(Extracted records)
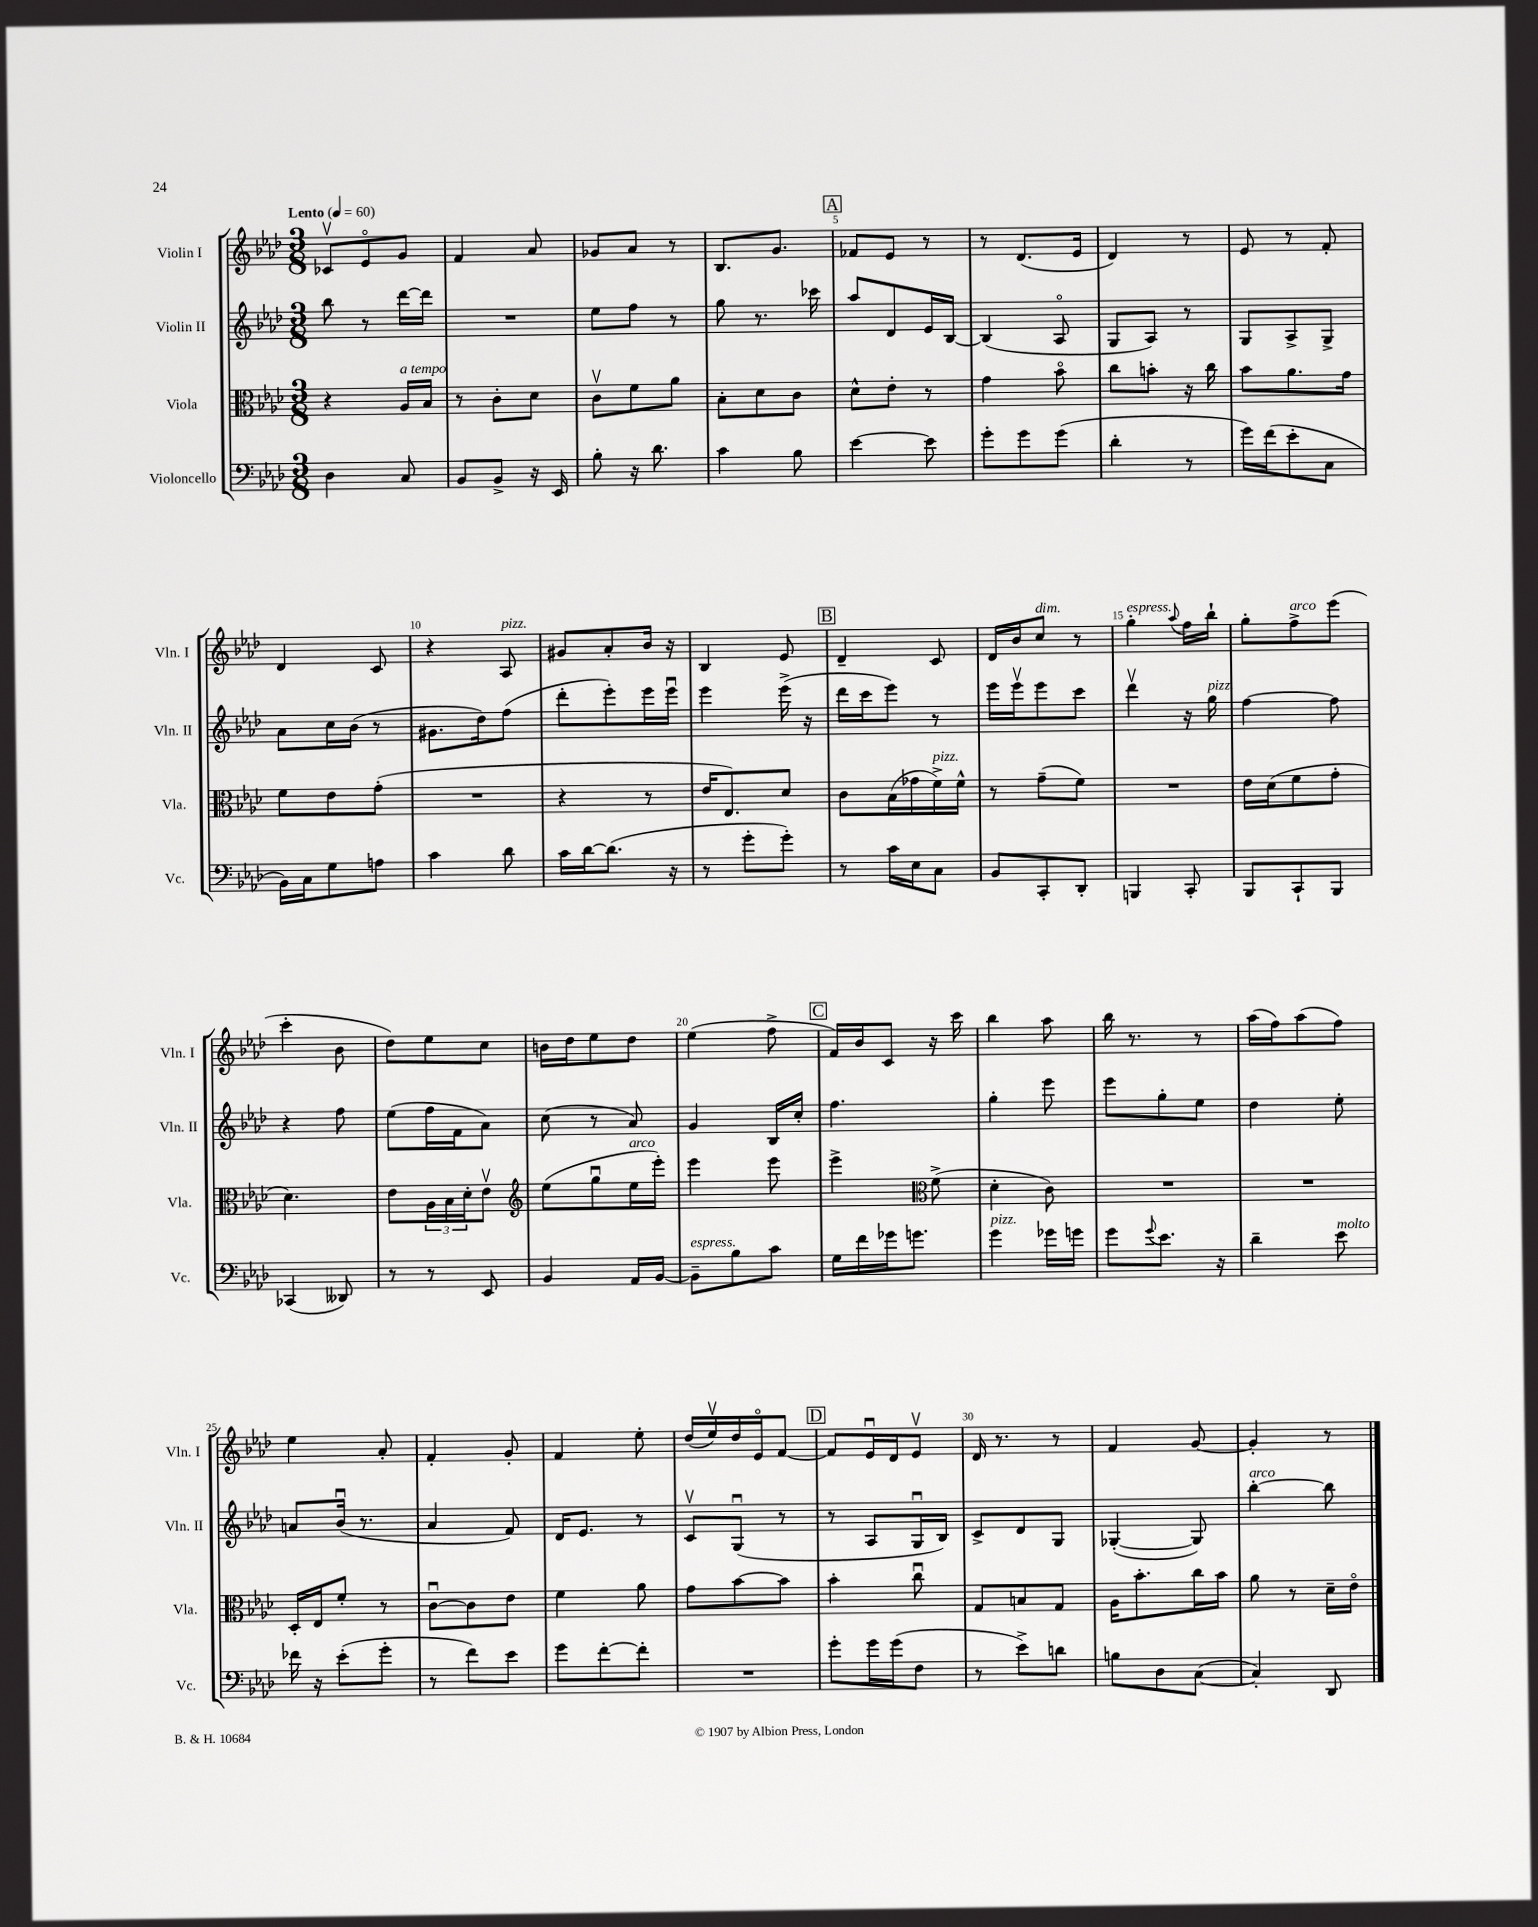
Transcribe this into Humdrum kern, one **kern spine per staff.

**kern	**kern	**kern	**kern
*staff4	*staff3	*staff2	*staff1
*clefF4	*clefC3	*clefG2	*clefG2
*k[b-e-a-d-]	*k[b-e-a-d-]	*k[b-e-a-d-]	*k[b-e-a-d-]
*M3/8	*M3/8	*M3/8	*M3/8
*MM60	*MM60	*MM60	*MM60
4D-	4r	8bb-	8c-v
.	.	8r	8e-o
8C	16A-	[16ddd-	8g
.	16B-	16ddd-]	.
=	=	=	=
8BB-	8r	4.r	4f
8BB-^	8c'	.	.
16r	8d-	.	8a-
16EE-	.	.	.
=	=	=	=
8B-'	8cv	8ee-	8g-
16r	8f	8ff	8a-
8.d-	.	.	.
.	8a-	8r	8r
=	=	=	=
4c	8B-'	8gg	8.B-
.	8d-	8.r	.
.	.	.	8.g
8B-	8c	.	.
.	.	16ccc-	.
=	=	=	=
[4e-	8d-^^	8aa-	8f-
.	8e-'	8d-	8e-
8e-]	8r	16e-	8r
.	.	[16B-	.
=	=	=	=
8g'	4g	(4B-]	8r
8g	.	.	(8.d-
(8g	8b-o	8A-o	.
.	.	.	16e-
=	=	=	=
4d-'	8cc	8G	4d-)
.	8b'	8A-)	.
8r	16r	8r	8r
.	16cc	.	.
=	=	=	=
16g)	8b-	8G	8e-
(16f	.	.	.
8e-'	8.a-	8A-^	8r
8C	.	8G^	8f'
.	16g	.	.
=	=	=	=
16BB-)	8f	8a-	4d-
16C	.	.	.
8G	8e-	16cc	.
.	.	(16b-	.
8A	(8g'	8r	8c
=	=	=	=
4c	4.r	8.g#	4r
.	.	16dd-)	.
8d-	.	(8ff	8A-
=	=	=	=
16c	4r	8ddd-'	8g#
[16d-	.	.	.
(8.d-]	.	8eee-')	8a-'
.	8r	16eee-	16b-
16r	.	16eee-u	16r
=	=	=	=
8r	16e-	4eee-	4B-
.	8.E-)	.	.
8g'	.	.	.
8g')	8d-	(16eee-^	8e-
.	.	16r	.
=	=	=	=
8r	8c	16ddd-	4d-~
.	.	16ccc	.
16c	(16B-	8eee-)	.
16E-	16g-	.	.
8C	16f^)	8r	8c
.	16f^^	.	.
=	=	=	=
8BB-	8r	16eee-	16d-
.	.	16eee-v	16b-
8CC'	(8g~	8eee-	8cc
8DD-'	8f)	8ccc	8r
=	=	=	=
4BBB	4.r	4ddd-v	4gg'
.	.	.	8qqaa-
8CC'	.	16r	16ff
.	.	16gg	16bb-`
=	=	=	=
8BBB-	16e-	[4ff	8gg'
.	(16d-	.	.
8CC`	8f	.	8ff^
8BBB-	8g'	8ff]	(8eee-
=	=	=	=
(4CC-	4.d-)	4r	4ccc'
8DD--)	.	8ff	8b-
=	=	=	=
8r	8e-	(8ee-	8dd-)
8r	24A-	16ff	8ee-
.	24B-	.	.
.	.	16f	.
.	24d-'	.	.
8EE-	8e-v	8a-)	8cc
=	=	=	=
*	*clefG2	*	*
4BB-	(8ee-	(8cc	16b
.	.	.	16dd-
.	8ggu	8r	8ee-
16AA-	16ee-	8a-)	8dd-
[16BB-	16eee-')	.	.
=	=	=	=
8BB-~]	4eee-	4g	(4ee-
8B-	.	.	.
8c	8eee-	16B-	8ff^
.	.	16cc'	.
=	=	=	=
16G	4eee-^	4.ff	16f)
16f	.	.	16b-
16g-	.	.	8c
8.g	.	.	.
*	*clefC3	*	*
.	(8f^	.	16r
.	.	.	16ccc
=	=	=	=
4g	4d-'	4gg'	4bb-
16g-	8c)	8eee-	8aa-
16g	.	.	.
=	=	=	=
8g	4.r	8eee-	16bb-
.	.	.	8.r
8qqg	.	.	.
8.e-	.	8gg'	.
.	.	8ee-	8r
16r	.	.	.
=	=	=	=
4d-~	4.r	4dd-	(16aa-
.	.	.	16ff)
.	.	.	(8aa-
8e-	.	8ee-'	8ff)
=	=	=	=
16f-	16D-'	8a	4ee-
16r	16E-	.	.
(8e-'	8f'	(16b-u	.
.	.	8.r	.
8g'	8r	.	8a-'
=	=	=	=
8r	[8cu	4a-	4f'
8f)	8c]	.	.
8e-	8e-	8f)	8g'
=	=	=	=
8g	4f	16d-	4f
.	.	8.e-	.
[8f'	.	.	.
8f']	8a-	8r	8ee-'
=	=	=	=
4.r	8g	8cv	(16dd-
.	.	.	16ee-v)
.	[8b-	(8Gu	16dd-
.	.	.	16e-o
.	8b-]	8r	[8f
=	=	=	=
8g'	4b-'	8r	8f]
16g	.	8A-	16e-u
(16g	.	.	16d-
8F	8ccu	16Gu	8e-v
.	.	16B-)	.
=	=	=	=
8r	8G	8c^	16d-
.	.	.	8.r
8e-^)	8B	8d-	.
8d	8G	8G	8r
=	=	=	=
8B	16A-	([4G-'	4f
.	8.b-'	.	.
8D-	.	.	.
([8C	16cc	8G-])	[8g
.	16b-	.	.
=	=	=	=
4C'])	8a-	[4bb-'	4g']
.	8r	.	.
8DD-	16d-~	8bb-]	8r
.	16e-o	.	.
==	==	==	==
*-	*-	*-	*-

Direction: Report every line of the items above that contains the string "kern", copying each such line in full.

Problem solution:
Transcribe this into Humdrum kern, one **kern spine per staff.
**kern	**kern	**kern	**kern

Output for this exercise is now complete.